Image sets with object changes
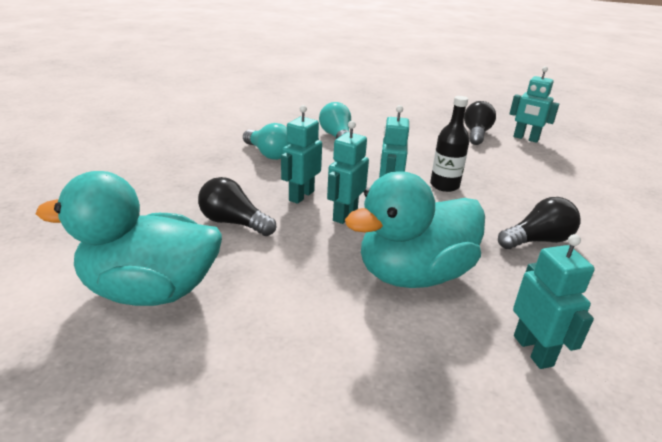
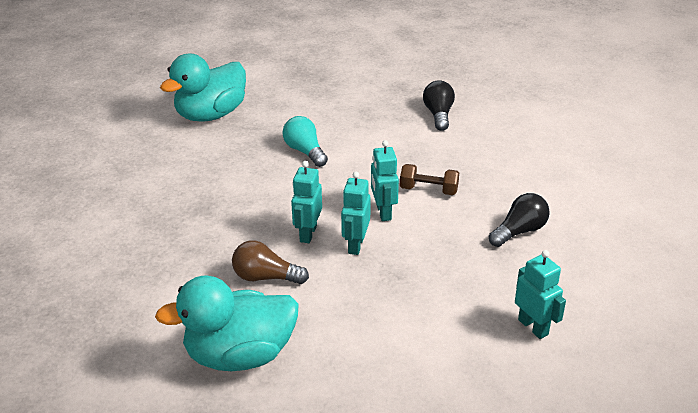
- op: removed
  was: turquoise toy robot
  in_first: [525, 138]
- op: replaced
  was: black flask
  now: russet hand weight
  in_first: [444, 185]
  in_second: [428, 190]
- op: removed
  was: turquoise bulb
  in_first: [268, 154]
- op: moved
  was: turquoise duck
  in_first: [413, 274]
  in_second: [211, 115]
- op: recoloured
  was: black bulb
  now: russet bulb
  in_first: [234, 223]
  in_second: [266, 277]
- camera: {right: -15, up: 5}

*Task to complete*: Beginning at the line that contains "was: turquoise toy robot", reproduce every line down to the last line of the entries above, exactly and only those.

*Response to this task*:
  was: turquoise toy robot
  in_first: [525, 138]
- op: replaced
  was: black flask
  now: russet hand weight
  in_first: [444, 185]
  in_second: [428, 190]
- op: removed
  was: turquoise bulb
  in_first: [268, 154]
- op: moved
  was: turquoise duck
  in_first: [413, 274]
  in_second: [211, 115]
- op: recoloured
  was: black bulb
  now: russet bulb
  in_first: [234, 223]
  in_second: [266, 277]
- camera: {right: -15, up: 5}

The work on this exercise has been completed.